= WHAT YOU ARE ASKED TO DO =
Gather the lines below that include the string "carrot", copying each in full.

══════════

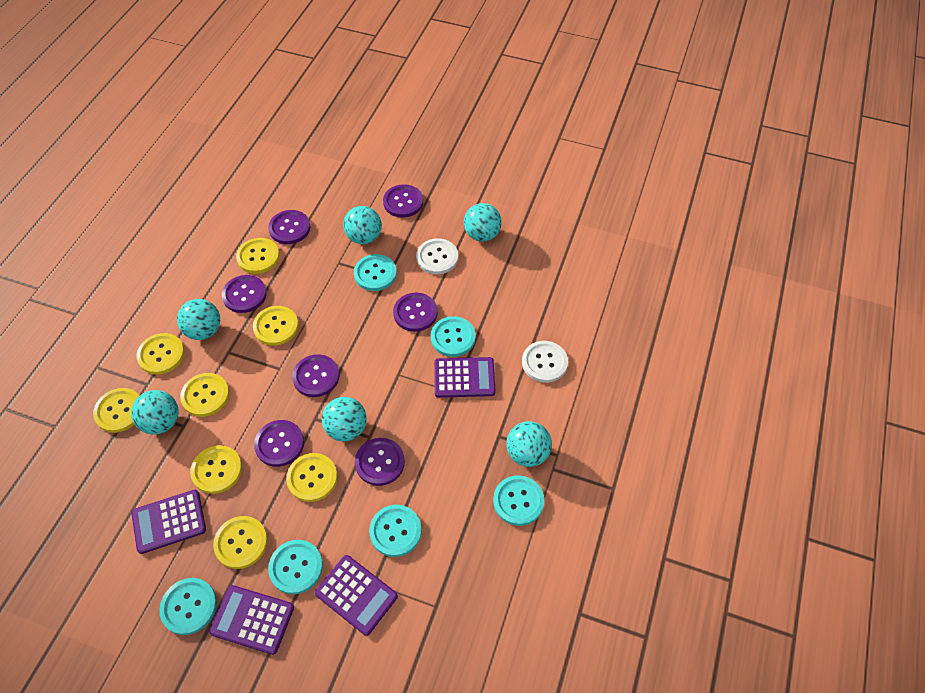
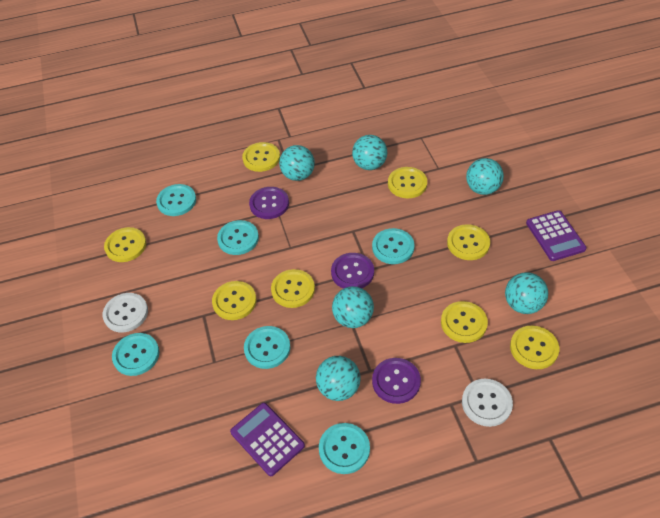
purple button: 7 -> 3
purple calculator: 4 -> 2

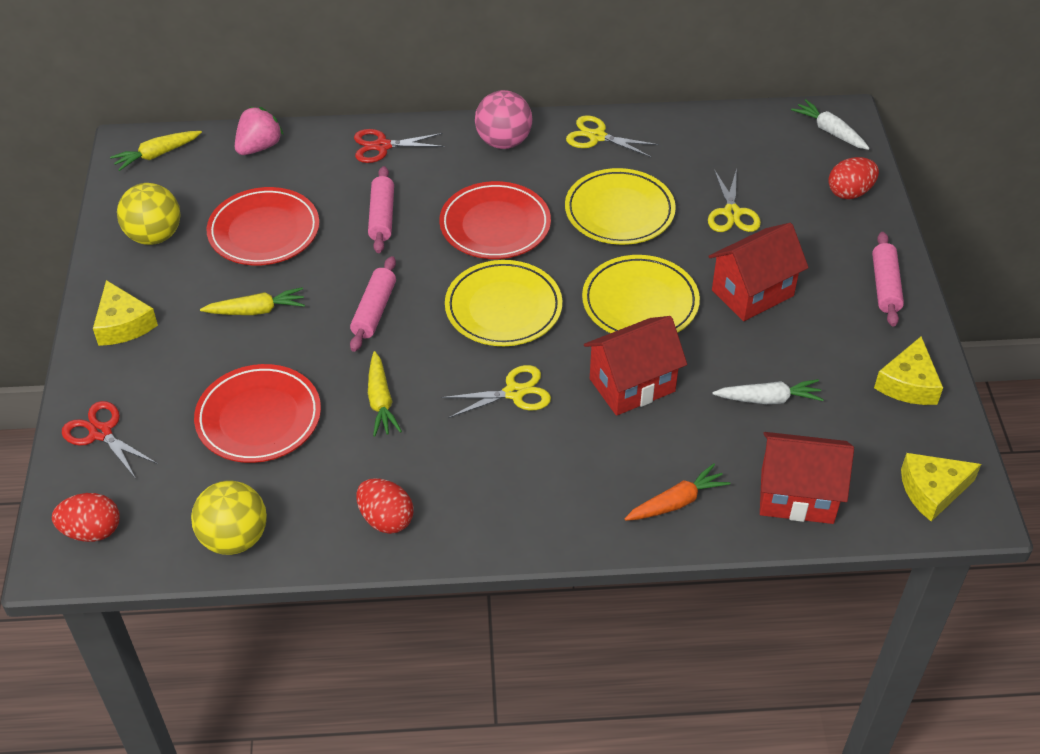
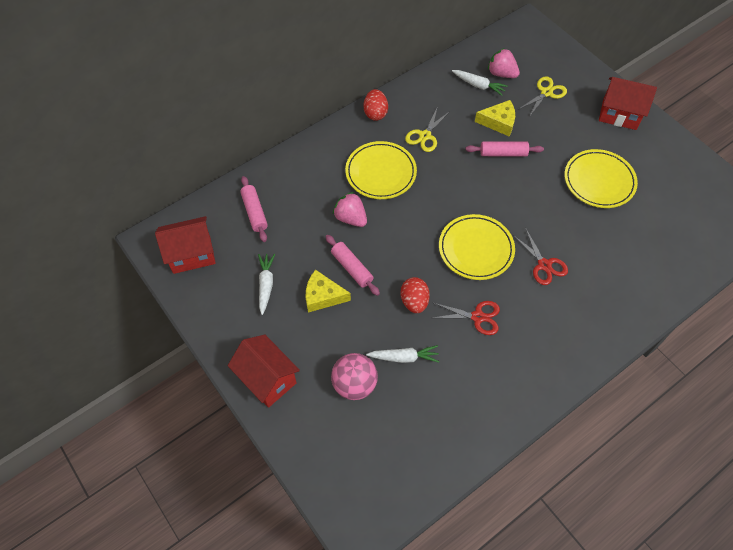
orange carrot: 1 -> 0
pink strawberry: 1 -> 2
red egg: 3 -> 2
red plate: 3 -> 0
white carrot: 2 -> 3
yellow ball: 2 -> 0
yellow carrot: 3 -> 0
yellow cheese: 3 -> 2
yellow scissors: 3 -> 2

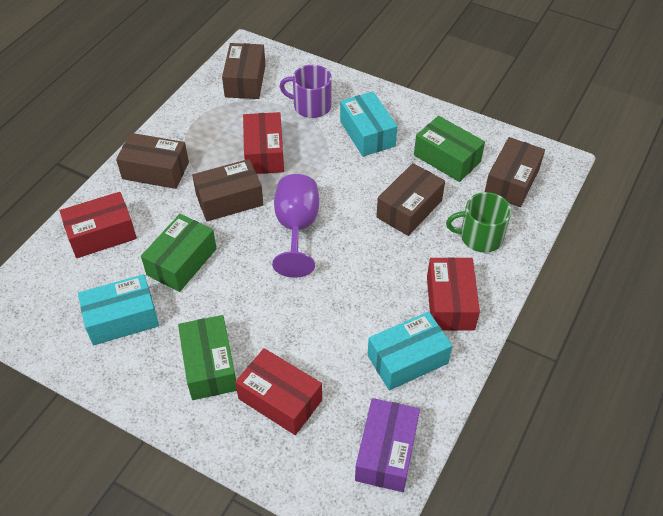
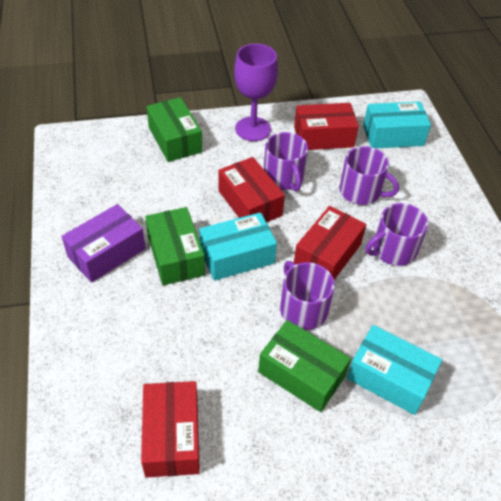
brown box: 5 -> 0
green mug: 1 -> 0
purple mug: 1 -> 4

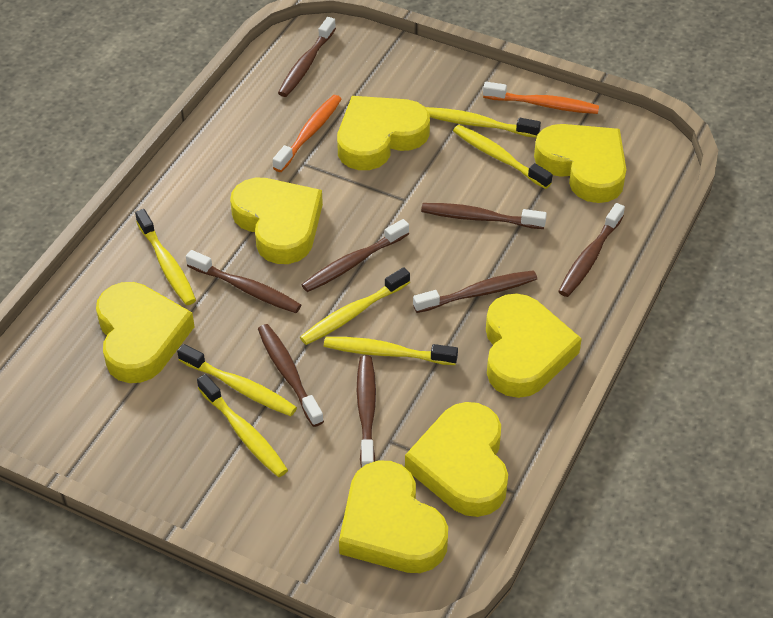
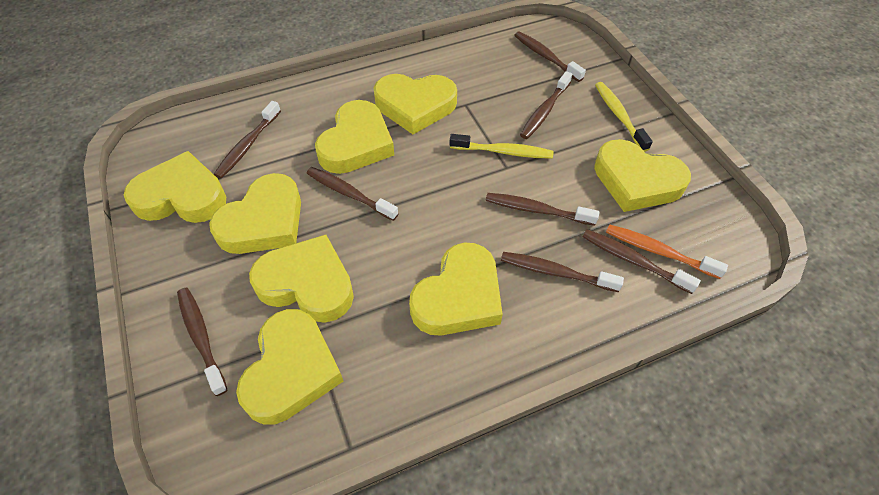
orange toothbrush: 2 -> 1
yellow heart: 7 -> 8
yellow toothbrush: 7 -> 2

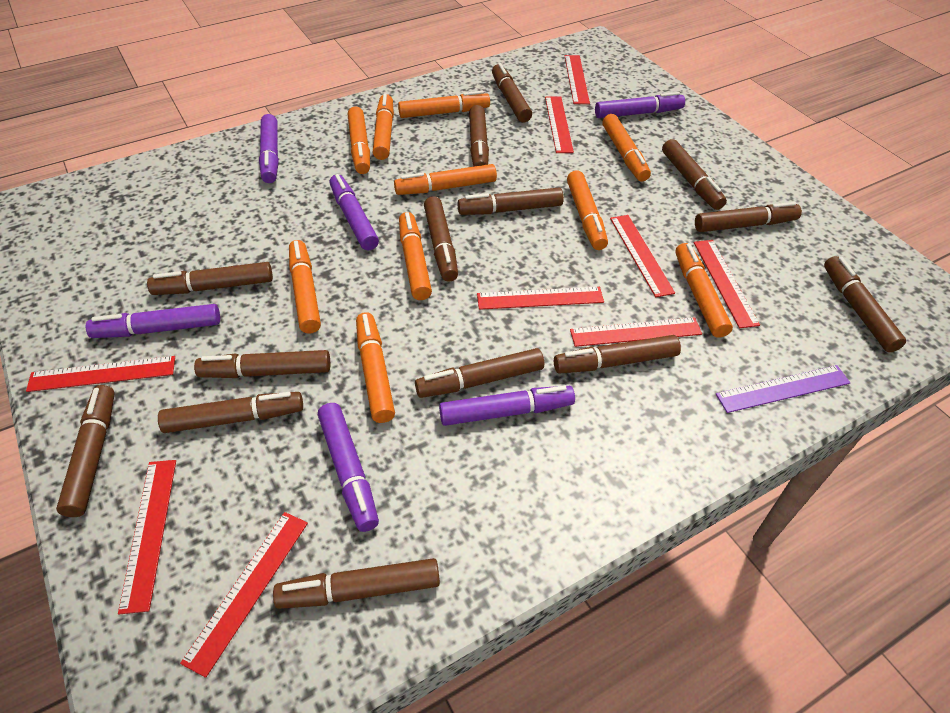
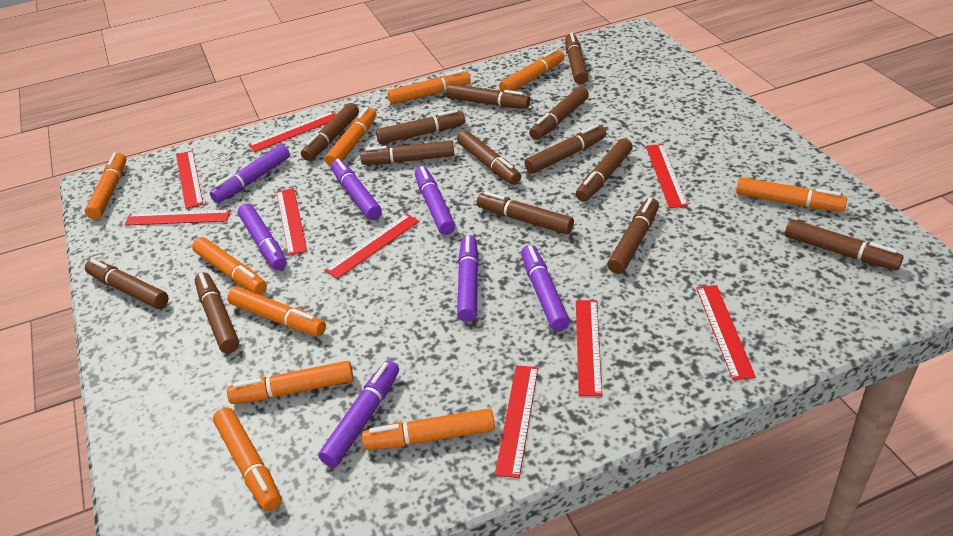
purple marker: 6 -> 7
purple ruler: 1 -> 0

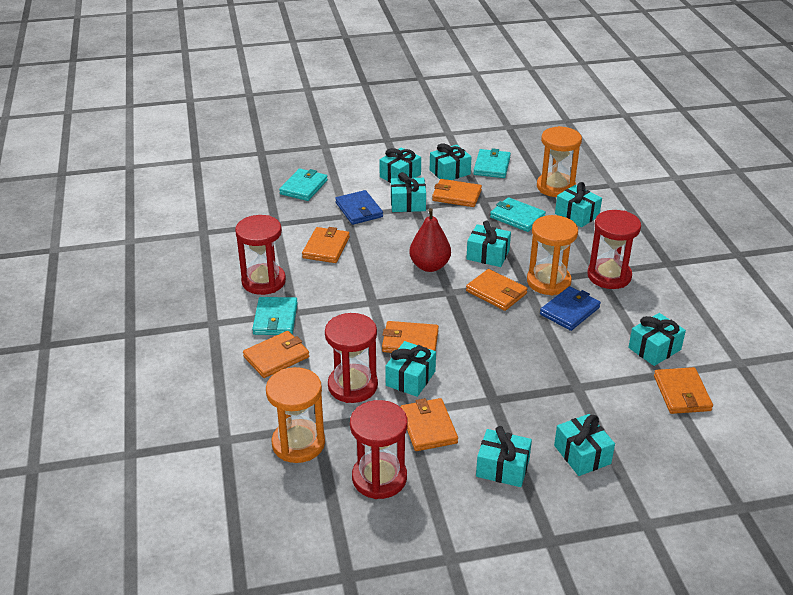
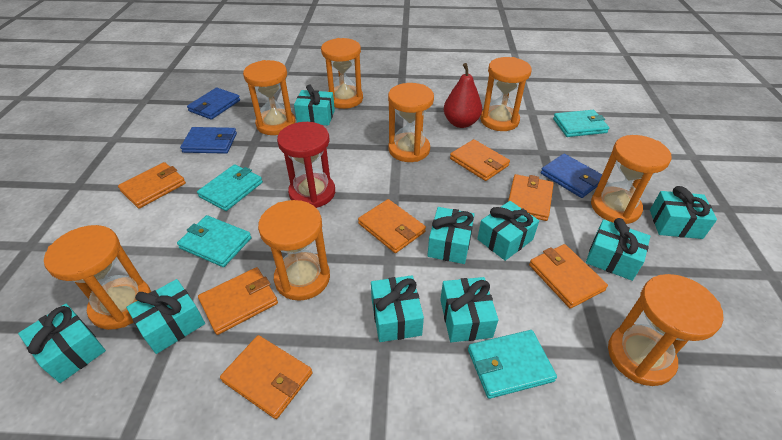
blue wallet: 2 -> 3
orange hourglass: 3 -> 8
red hourglass: 4 -> 1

══════════

= SOLVED EXERCISE =
orange carrot: 1 -> 0
white carrot: 2 -> 3
yellow carrot: 3 -> 0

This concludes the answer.